··· Exercise materials ···

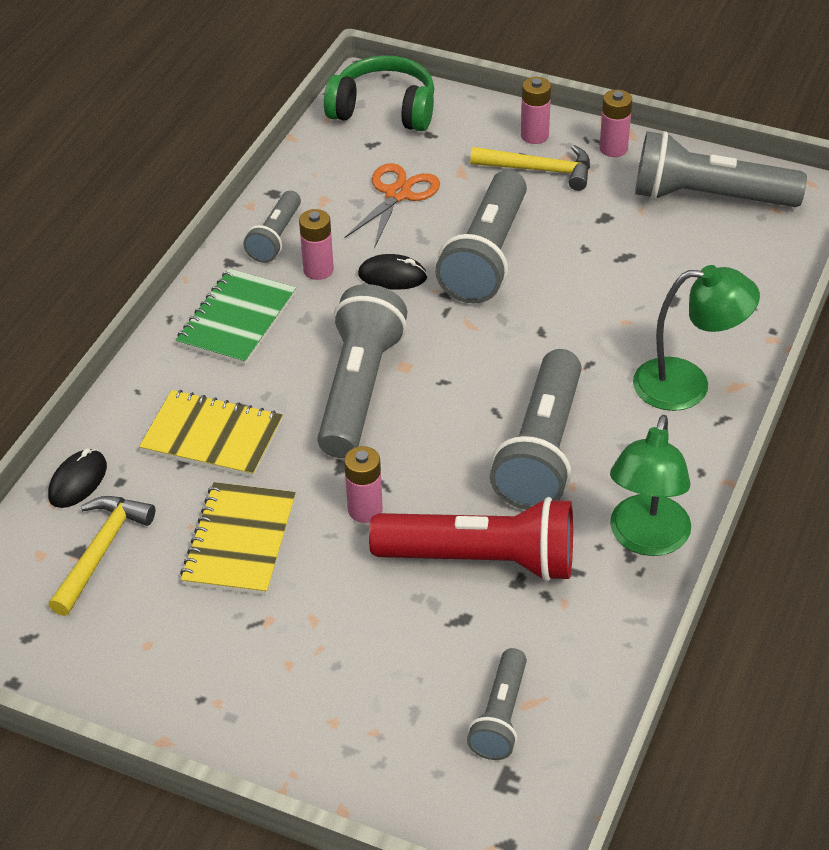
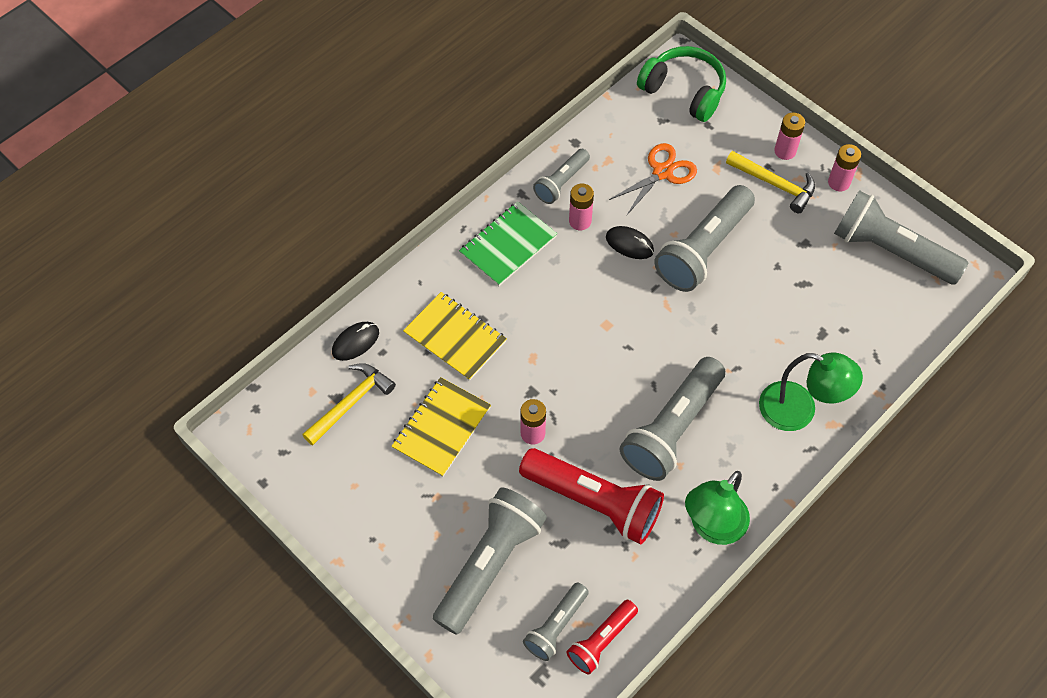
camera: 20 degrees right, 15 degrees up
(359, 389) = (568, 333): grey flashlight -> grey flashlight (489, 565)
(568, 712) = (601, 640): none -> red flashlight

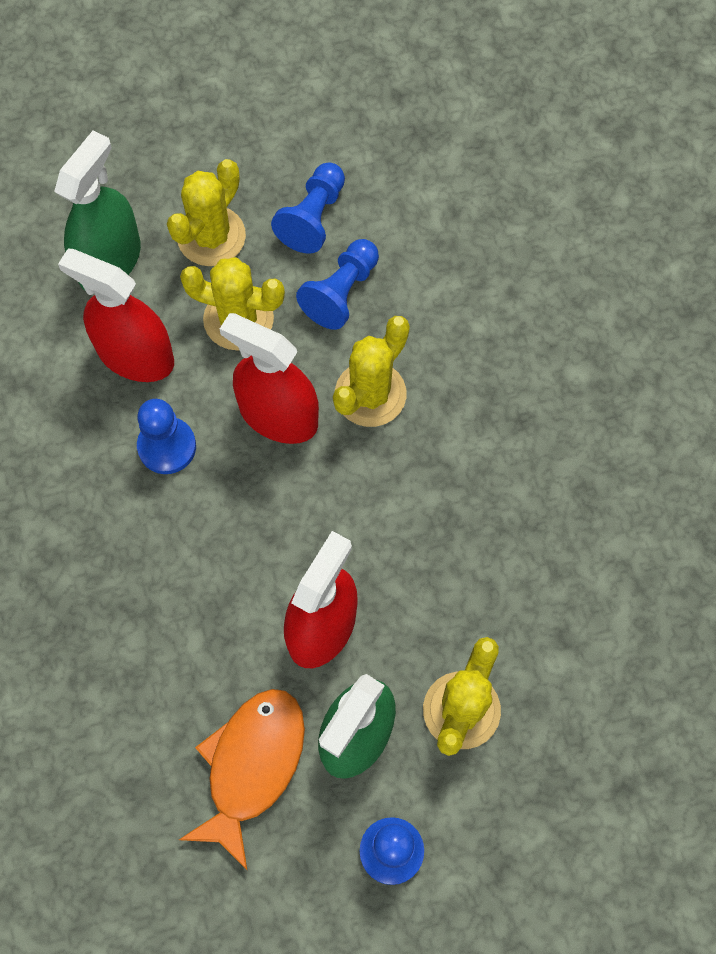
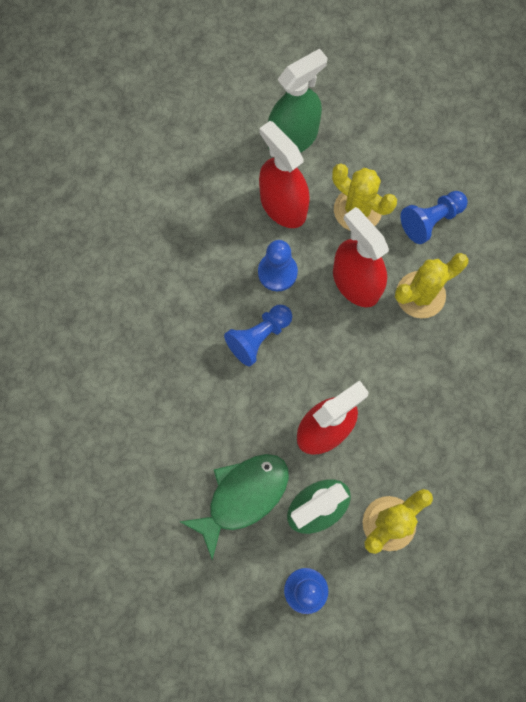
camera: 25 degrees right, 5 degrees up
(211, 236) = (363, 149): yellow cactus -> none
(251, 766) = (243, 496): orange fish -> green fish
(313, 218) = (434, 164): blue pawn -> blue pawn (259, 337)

···
··· Exercise materials ···

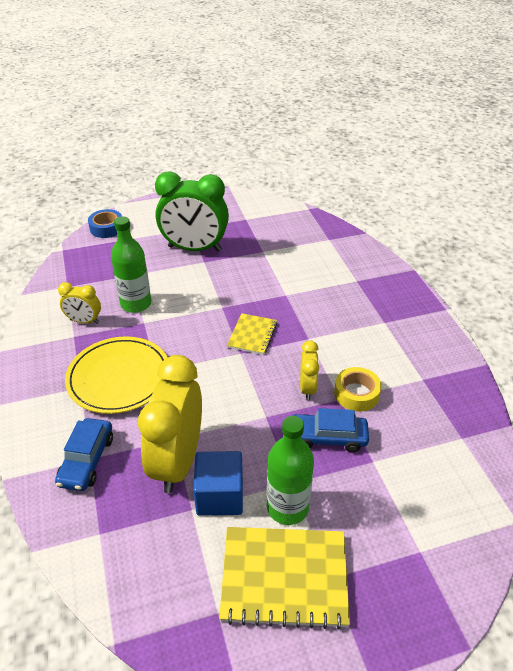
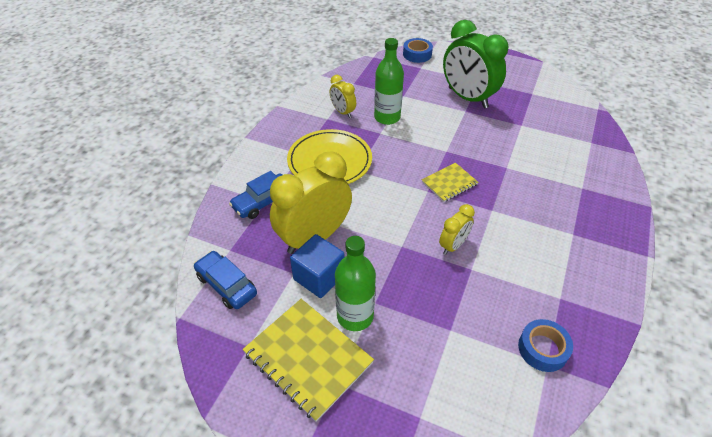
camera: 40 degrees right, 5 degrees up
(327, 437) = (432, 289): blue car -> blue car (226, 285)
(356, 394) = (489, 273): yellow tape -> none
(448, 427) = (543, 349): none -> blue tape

···

Exercise:
I need every line of the data that has the word "degrees"; please list them.

Result of the exercise:
camera: 20 degrees right, 15 degrees up
camera: 25 degrees right, 5 degrees up
camera: 40 degrees right, 5 degrees up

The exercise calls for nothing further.